▸ What is being asked
Of all the entries below, retype only the lines from the one with "DRIVER: L298N -> TB6612" through the one with "RTC3 pin SQW: TX -> 12", exactly as they appear.

Saved entries:
==============================
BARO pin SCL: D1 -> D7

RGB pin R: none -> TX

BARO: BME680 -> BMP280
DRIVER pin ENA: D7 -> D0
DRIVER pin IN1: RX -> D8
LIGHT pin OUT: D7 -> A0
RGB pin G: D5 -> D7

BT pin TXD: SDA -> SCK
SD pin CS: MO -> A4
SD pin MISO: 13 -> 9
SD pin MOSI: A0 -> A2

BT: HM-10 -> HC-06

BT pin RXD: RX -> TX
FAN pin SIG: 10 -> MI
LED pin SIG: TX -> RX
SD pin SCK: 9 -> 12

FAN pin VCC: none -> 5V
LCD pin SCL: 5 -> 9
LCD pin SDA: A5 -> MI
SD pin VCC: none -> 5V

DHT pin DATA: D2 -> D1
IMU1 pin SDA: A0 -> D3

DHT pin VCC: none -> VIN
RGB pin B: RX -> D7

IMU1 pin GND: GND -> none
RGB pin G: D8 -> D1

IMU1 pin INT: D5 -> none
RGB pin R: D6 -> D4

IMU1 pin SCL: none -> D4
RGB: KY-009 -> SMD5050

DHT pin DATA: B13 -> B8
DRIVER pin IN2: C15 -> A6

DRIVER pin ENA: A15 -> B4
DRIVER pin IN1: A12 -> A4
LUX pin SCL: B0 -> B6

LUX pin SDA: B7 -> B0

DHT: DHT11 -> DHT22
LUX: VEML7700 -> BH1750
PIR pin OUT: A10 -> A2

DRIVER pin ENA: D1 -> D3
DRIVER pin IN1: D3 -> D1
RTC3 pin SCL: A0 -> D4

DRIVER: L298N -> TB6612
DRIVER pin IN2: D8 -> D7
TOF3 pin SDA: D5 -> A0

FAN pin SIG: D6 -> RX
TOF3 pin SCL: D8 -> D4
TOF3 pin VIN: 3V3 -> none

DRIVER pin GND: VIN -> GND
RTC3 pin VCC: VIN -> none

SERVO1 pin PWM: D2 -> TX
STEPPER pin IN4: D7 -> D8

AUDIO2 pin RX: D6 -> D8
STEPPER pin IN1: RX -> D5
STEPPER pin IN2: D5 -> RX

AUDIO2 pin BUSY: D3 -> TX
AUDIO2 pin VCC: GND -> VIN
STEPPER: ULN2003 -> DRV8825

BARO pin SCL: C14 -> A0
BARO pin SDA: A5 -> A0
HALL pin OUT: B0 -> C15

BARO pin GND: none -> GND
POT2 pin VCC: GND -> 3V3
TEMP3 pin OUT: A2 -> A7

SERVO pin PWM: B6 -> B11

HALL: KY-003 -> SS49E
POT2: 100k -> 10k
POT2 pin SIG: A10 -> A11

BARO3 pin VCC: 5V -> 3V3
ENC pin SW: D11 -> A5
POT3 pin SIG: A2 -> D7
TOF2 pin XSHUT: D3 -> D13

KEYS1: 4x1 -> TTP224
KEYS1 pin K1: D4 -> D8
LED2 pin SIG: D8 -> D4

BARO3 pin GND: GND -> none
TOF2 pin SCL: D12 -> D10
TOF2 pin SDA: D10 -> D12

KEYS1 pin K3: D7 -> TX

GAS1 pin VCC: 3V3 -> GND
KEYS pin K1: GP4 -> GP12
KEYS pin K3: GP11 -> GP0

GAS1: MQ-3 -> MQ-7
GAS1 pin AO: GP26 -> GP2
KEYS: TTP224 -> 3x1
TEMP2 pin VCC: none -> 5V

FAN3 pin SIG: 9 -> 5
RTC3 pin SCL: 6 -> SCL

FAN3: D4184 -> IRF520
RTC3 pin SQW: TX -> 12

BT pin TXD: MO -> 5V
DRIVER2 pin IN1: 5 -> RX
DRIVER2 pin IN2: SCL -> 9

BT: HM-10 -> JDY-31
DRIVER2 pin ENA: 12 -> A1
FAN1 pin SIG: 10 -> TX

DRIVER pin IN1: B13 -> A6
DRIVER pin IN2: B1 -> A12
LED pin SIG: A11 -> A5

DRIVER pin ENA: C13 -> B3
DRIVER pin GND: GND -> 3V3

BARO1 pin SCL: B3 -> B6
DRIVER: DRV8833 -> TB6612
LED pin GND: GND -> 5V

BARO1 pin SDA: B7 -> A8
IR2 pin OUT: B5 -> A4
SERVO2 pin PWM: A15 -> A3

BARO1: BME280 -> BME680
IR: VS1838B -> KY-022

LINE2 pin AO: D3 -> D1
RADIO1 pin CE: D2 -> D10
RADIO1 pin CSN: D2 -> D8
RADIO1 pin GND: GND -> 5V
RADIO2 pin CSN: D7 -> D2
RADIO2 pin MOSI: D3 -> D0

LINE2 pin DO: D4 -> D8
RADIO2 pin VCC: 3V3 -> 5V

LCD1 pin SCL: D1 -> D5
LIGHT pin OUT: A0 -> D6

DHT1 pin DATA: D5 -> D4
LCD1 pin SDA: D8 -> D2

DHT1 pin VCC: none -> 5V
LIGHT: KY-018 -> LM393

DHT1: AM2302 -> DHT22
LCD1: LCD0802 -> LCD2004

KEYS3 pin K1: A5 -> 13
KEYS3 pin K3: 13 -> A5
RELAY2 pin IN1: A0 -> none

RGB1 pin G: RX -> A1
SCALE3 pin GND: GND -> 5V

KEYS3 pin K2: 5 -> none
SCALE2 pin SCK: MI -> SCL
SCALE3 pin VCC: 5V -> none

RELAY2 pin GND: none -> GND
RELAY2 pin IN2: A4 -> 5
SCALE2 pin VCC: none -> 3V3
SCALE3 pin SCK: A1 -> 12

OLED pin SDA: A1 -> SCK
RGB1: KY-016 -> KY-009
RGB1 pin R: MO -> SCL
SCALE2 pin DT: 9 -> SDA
==============================
▸ Expected answer
DRIVER: L298N -> TB6612
DRIVER pin IN2: D8 -> D7
TOF3 pin SDA: D5 -> A0

FAN pin SIG: D6 -> RX
TOF3 pin SCL: D8 -> D4
TOF3 pin VIN: 3V3 -> none

DRIVER pin GND: VIN -> GND
RTC3 pin VCC: VIN -> none

SERVO1 pin PWM: D2 -> TX
STEPPER pin IN4: D7 -> D8

AUDIO2 pin RX: D6 -> D8
STEPPER pin IN1: RX -> D5
STEPPER pin IN2: D5 -> RX

AUDIO2 pin BUSY: D3 -> TX
AUDIO2 pin VCC: GND -> VIN
STEPPER: ULN2003 -> DRV8825

BARO pin SCL: C14 -> A0
BARO pin SDA: A5 -> A0
HALL pin OUT: B0 -> C15

BARO pin GND: none -> GND
POT2 pin VCC: GND -> 3V3
TEMP3 pin OUT: A2 -> A7

SERVO pin PWM: B6 -> B11

HALL: KY-003 -> SS49E
POT2: 100k -> 10k
POT2 pin SIG: A10 -> A11

BARO3 pin VCC: 5V -> 3V3
ENC pin SW: D11 -> A5
POT3 pin SIG: A2 -> D7
TOF2 pin XSHUT: D3 -> D13

KEYS1: 4x1 -> TTP224
KEYS1 pin K1: D4 -> D8
LED2 pin SIG: D8 -> D4

BARO3 pin GND: GND -> none
TOF2 pin SCL: D12 -> D10
TOF2 pin SDA: D10 -> D12

KEYS1 pin K3: D7 -> TX

GAS1 pin VCC: 3V3 -> GND
KEYS pin K1: GP4 -> GP12
KEYS pin K3: GP11 -> GP0

GAS1: MQ-3 -> MQ-7
GAS1 pin AO: GP26 -> GP2
KEYS: TTP224 -> 3x1
TEMP2 pin VCC: none -> 5V

FAN3 pin SIG: 9 -> 5
RTC3 pin SCL: 6 -> SCL

FAN3: D4184 -> IRF520
RTC3 pin SQW: TX -> 12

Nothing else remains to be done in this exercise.